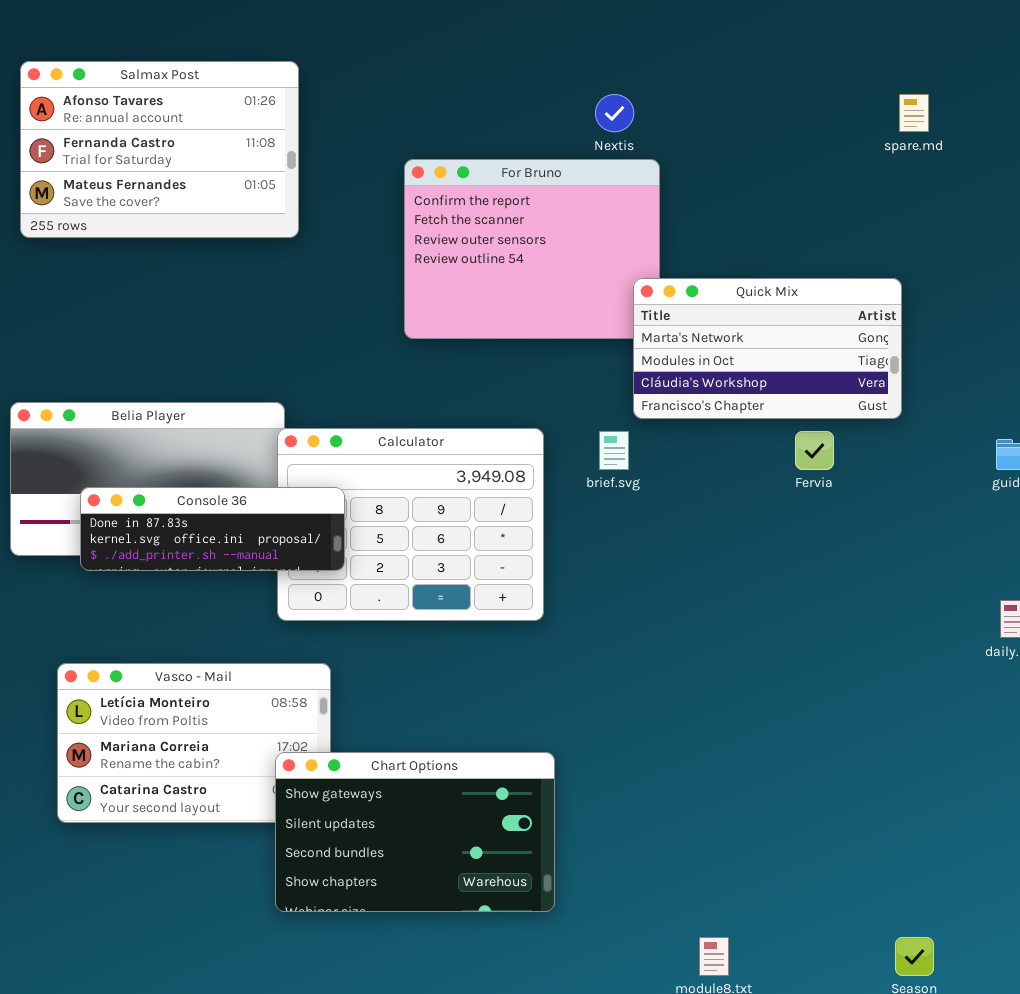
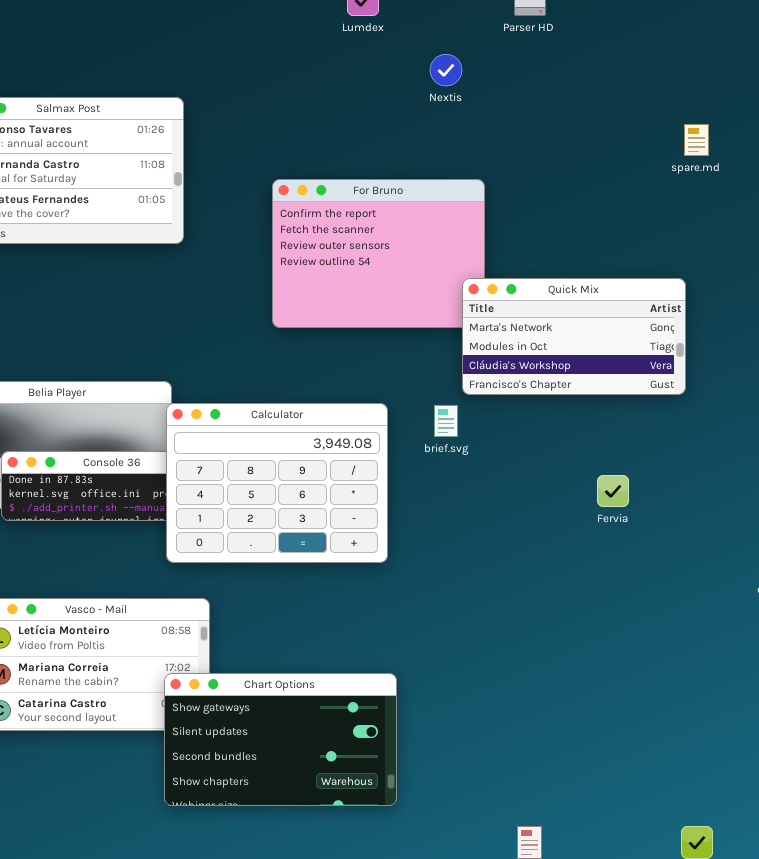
Nextis: [595,94,634,132] -> [430,54,462,86], moved
Calculator: [277,428,544,621] -> [166,403,388,563], raised
Fervia: [795,431,834,470] -> [597,475,629,507], moved

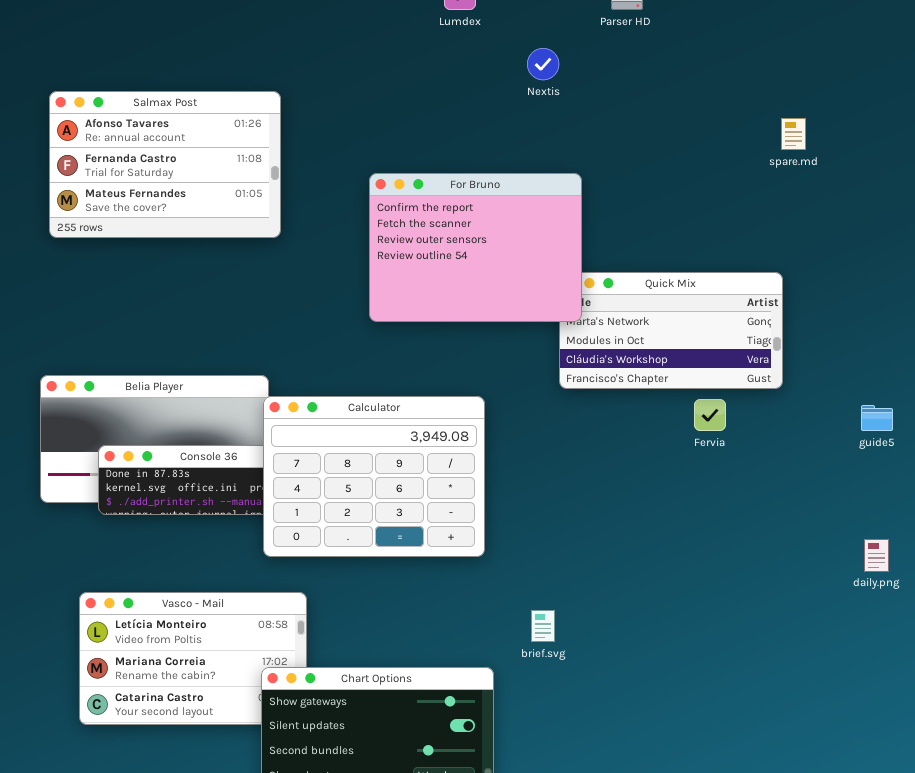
For Bruno: [272,179,485,328] -> [369,173,582,322], raised
brief.svg: [434,405,458,437] -> [531,610,555,642], moved
Fervia: [597,475,629,507] -> [694,399,726,431], moved

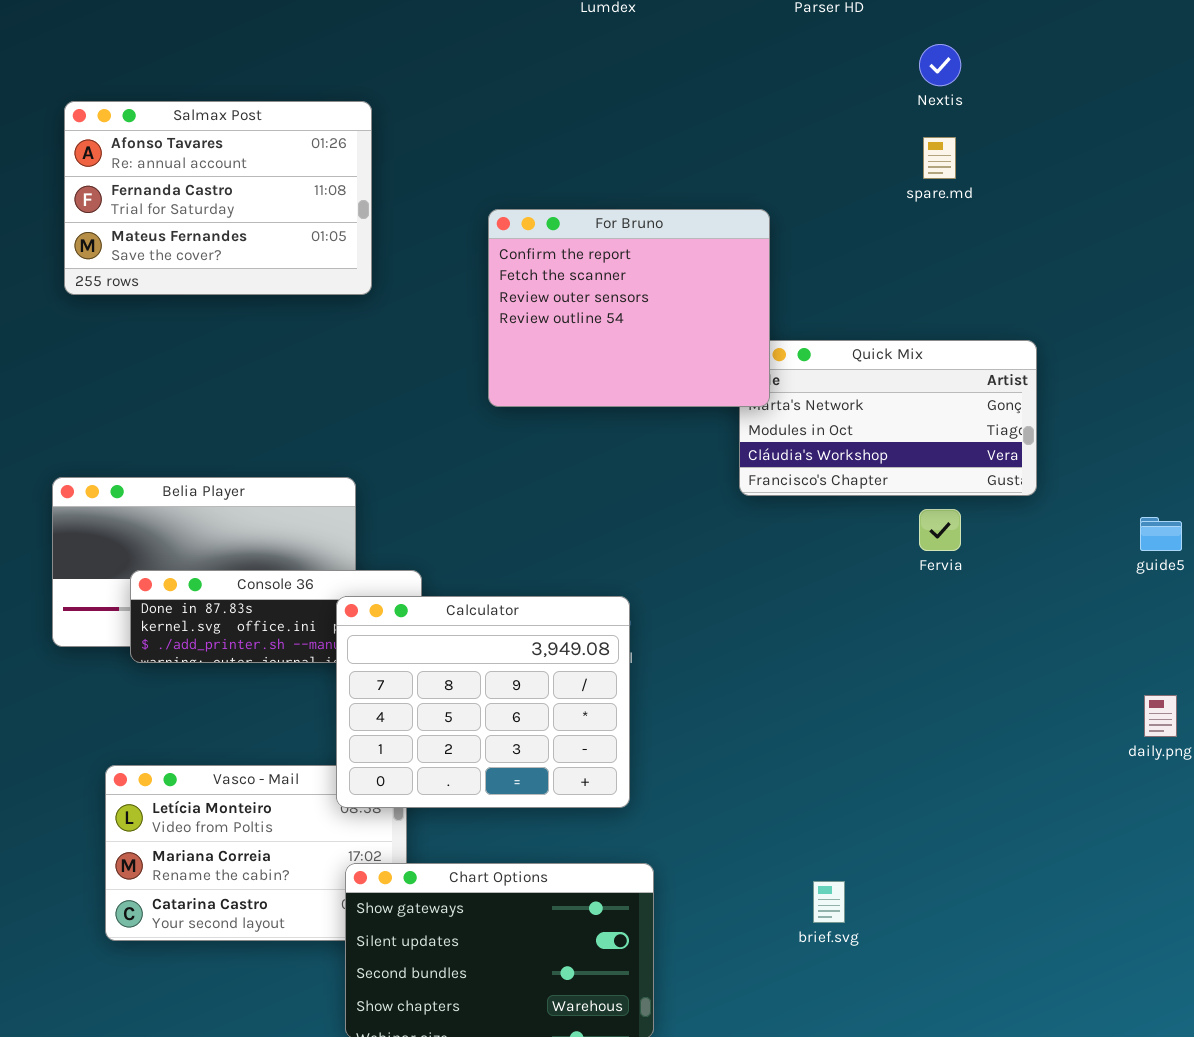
Nextis: [527,48,559,80] -> [919,44,961,86], moved
spare.md: [781,118,806,150] -> [923,137,956,179], moved
Calculator: [263,396,485,557] -> [336,596,630,808], moved
brief.svg: [531,610,555,642] -> [813,881,845,923], moved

----------------------------------------

## What you will do
Lines with the word "Nextis" in them should be copied from the preceding records.

## Result below
Nextis: [595,94,634,132] -> [430,54,462,86], moved
Nextis: [527,48,559,80] -> [919,44,961,86], moved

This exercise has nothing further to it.